● DATA IN THIS EXERCISE:
== Segment start ==

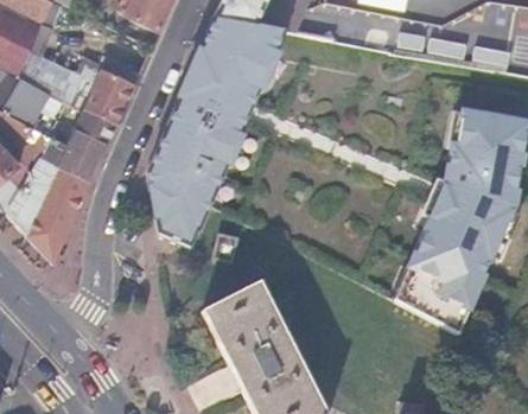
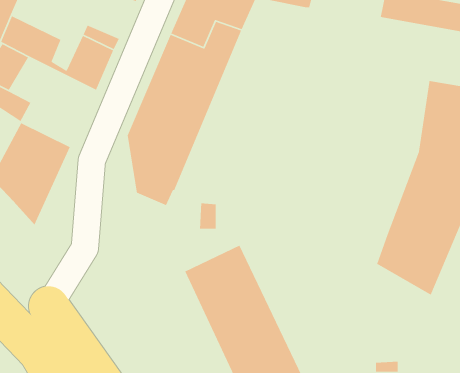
building: [42,107,119,180] -> none

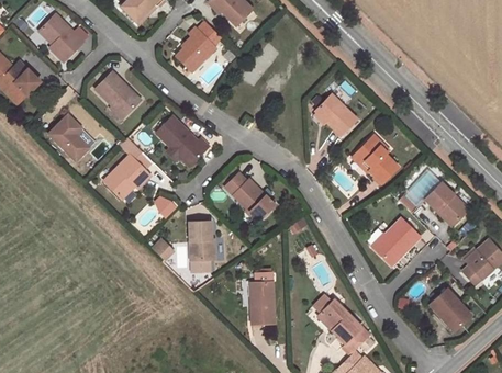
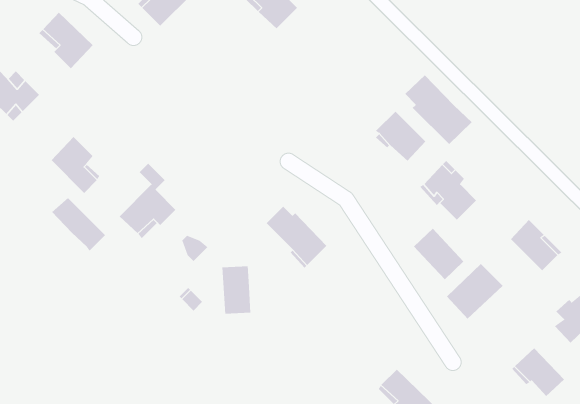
building: [176,22,222,72] -> none
building: none -> [405,74,473,145]
building: [96,71,142,117] -> none
building: [156,115,210,166] -> none
building: none -> [51,197,106,251]
building: none -> [413,228,464,280]
building: [250,282,274,325] -> none

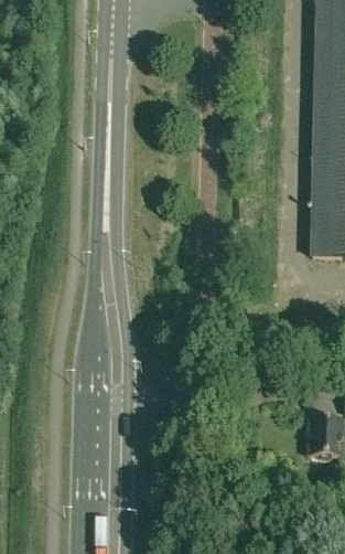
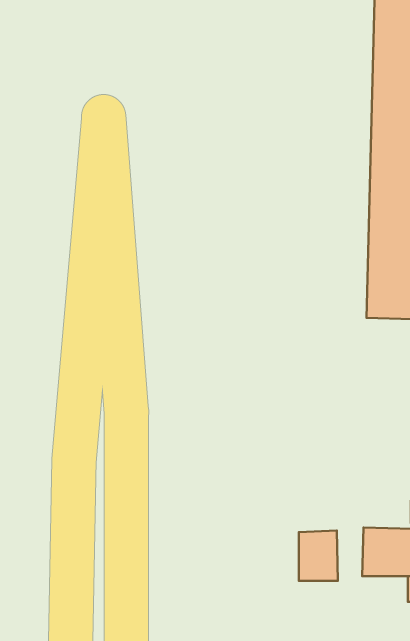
building: none -> [299,531,338,581]

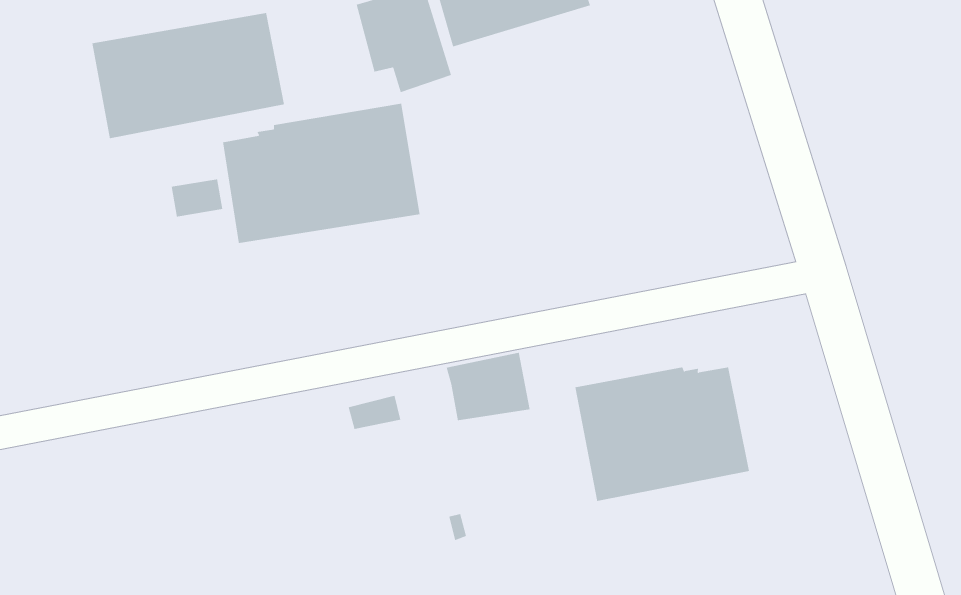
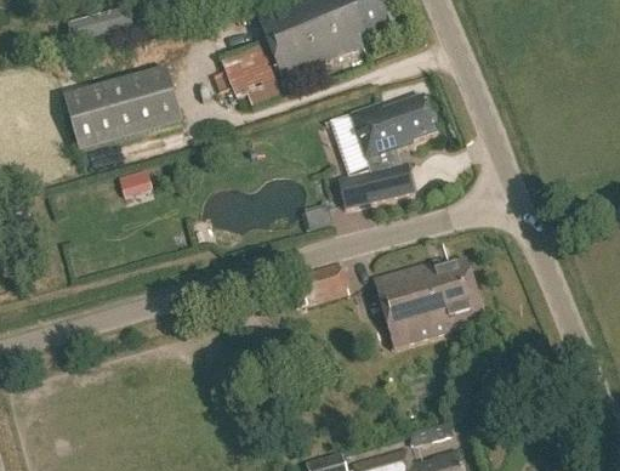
building: none -> [337,93,436,205]
building: [222,103,420,244] -> none

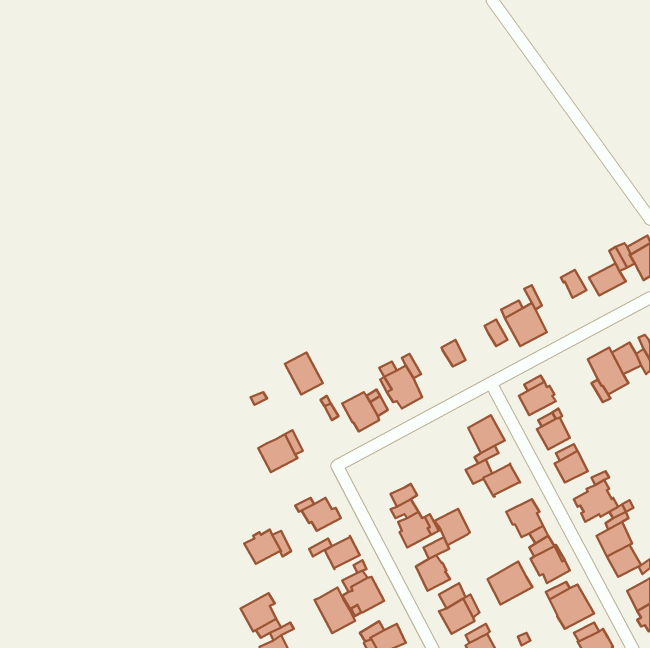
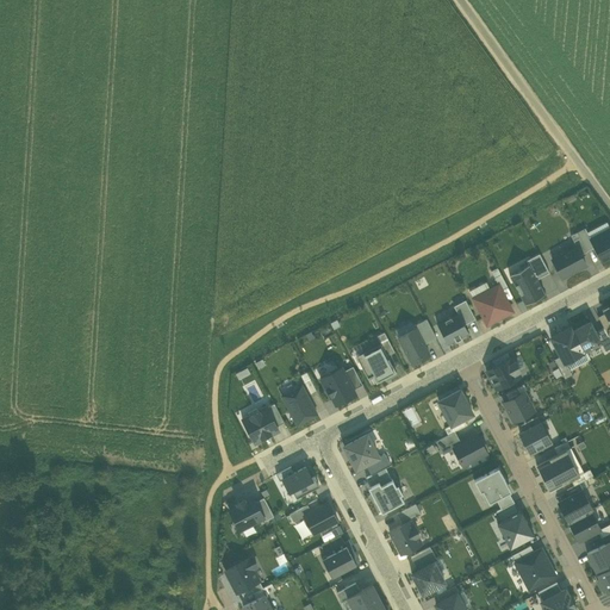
building: none -> [509,266,544,306]
building: none -> [437,315,468,346]
building: none -> [398,330,429,366]
building: [285,352,323,394] -> [281,387,317,427]
building: none -> [344,436,379,469]
building: [435,509,470,545] -> none
building: [487,561,533,604] -> none
building: [315,587,355,633] -> none

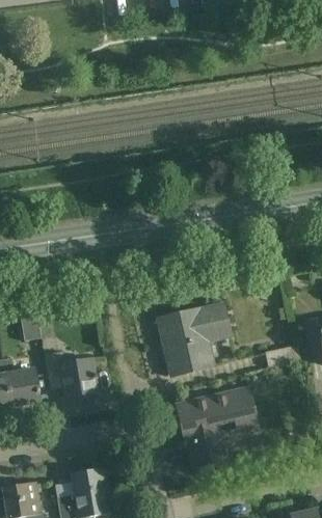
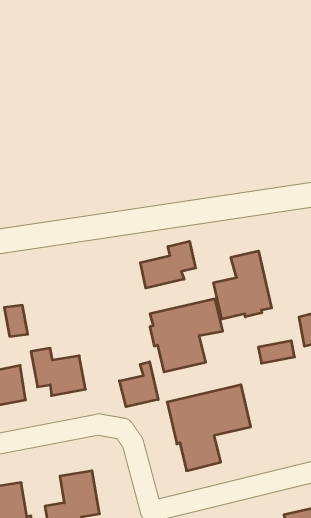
building: none -> [140,241,196,288]
building: none -> [214,251,272,319]
building: none -> [119,362,158,407]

== Segment end ==

● AIM OF THE TASK: Leave the pictures out and set down the rest of the listing above exactly.

● TASK RESULT:
building: [42,107,119,180] -> none

building: [176,22,222,72] -> none
building: none -> [405,74,473,145]
building: [96,71,142,117] -> none
building: [156,115,210,166] -> none
building: none -> [51,197,106,251]
building: none -> [413,228,464,280]
building: [250,282,274,325] -> none

building: none -> [299,531,338,581]

building: none -> [337,93,436,205]
building: [222,103,420,244] -> none

building: none -> [509,266,544,306]
building: none -> [437,315,468,346]
building: none -> [398,330,429,366]
building: [285,352,323,394] -> [281,387,317,427]
building: none -> [344,436,379,469]
building: [435,509,470,545] -> none
building: [487,561,533,604] -> none
building: [315,587,355,633] -> none

building: none -> [140,241,196,288]
building: none -> [214,251,272,319]
building: none -> [119,362,158,407]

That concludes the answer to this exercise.